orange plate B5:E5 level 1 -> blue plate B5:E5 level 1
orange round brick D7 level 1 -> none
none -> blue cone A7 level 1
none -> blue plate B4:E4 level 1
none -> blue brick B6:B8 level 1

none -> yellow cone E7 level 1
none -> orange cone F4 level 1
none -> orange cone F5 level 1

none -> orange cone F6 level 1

==

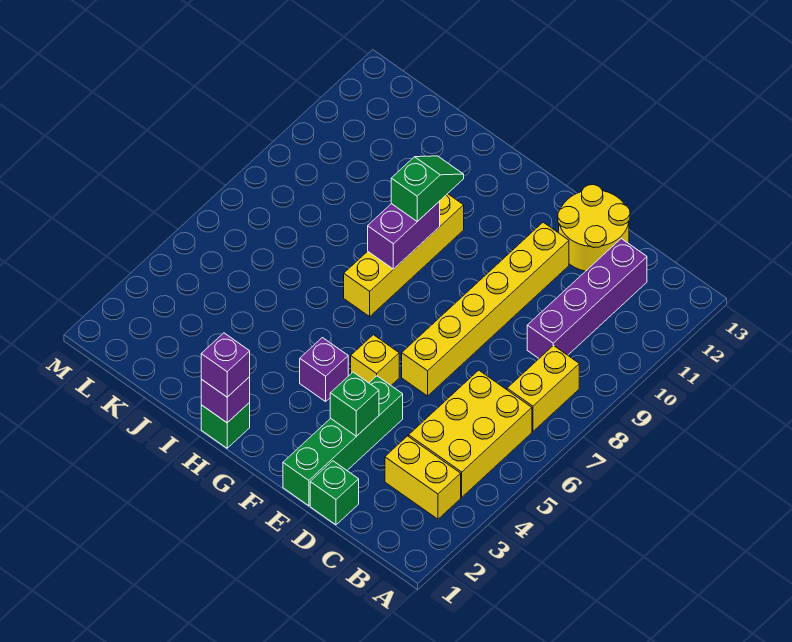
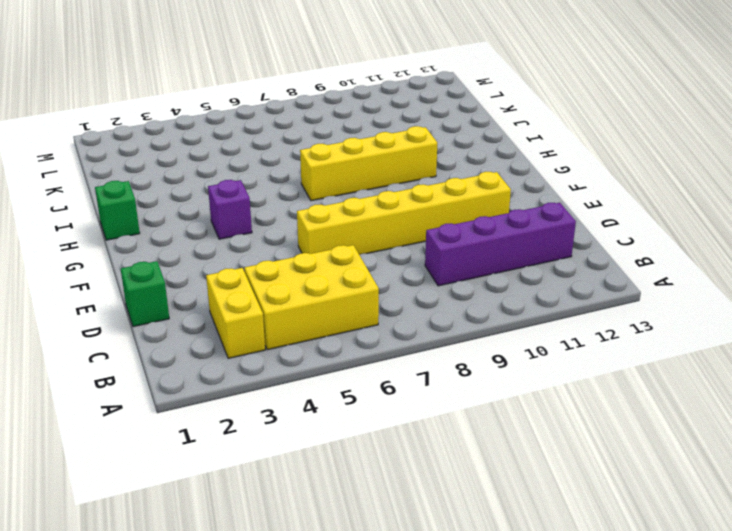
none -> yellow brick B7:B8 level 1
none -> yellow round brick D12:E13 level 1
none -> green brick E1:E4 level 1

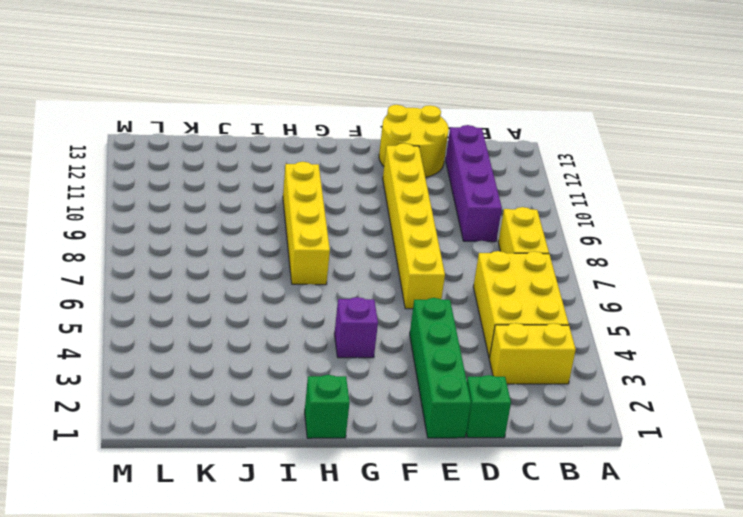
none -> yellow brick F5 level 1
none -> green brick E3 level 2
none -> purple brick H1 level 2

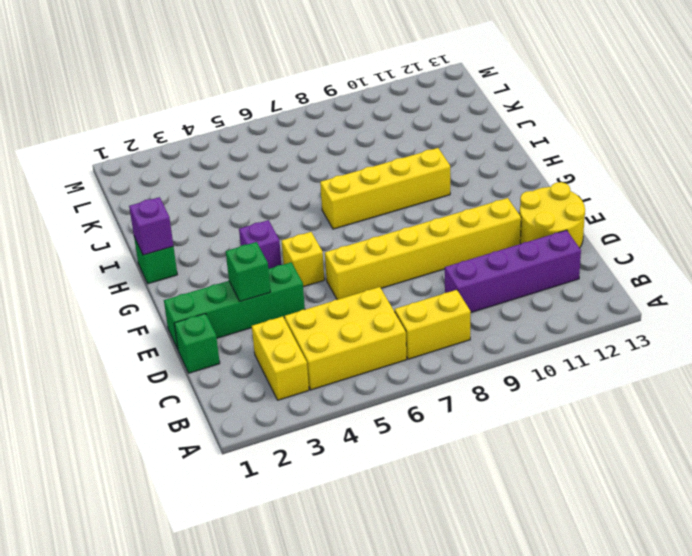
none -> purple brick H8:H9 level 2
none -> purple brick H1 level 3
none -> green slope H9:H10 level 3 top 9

Task instructions:
Which lines of the data contain the string "blue"? Copy each of them.

Your solution:
orange plate B5:E5 level 1 -> blue plate B5:E5 level 1
none -> blue cone A7 level 1
none -> blue plate B4:E4 level 1
none -> blue brick B6:B8 level 1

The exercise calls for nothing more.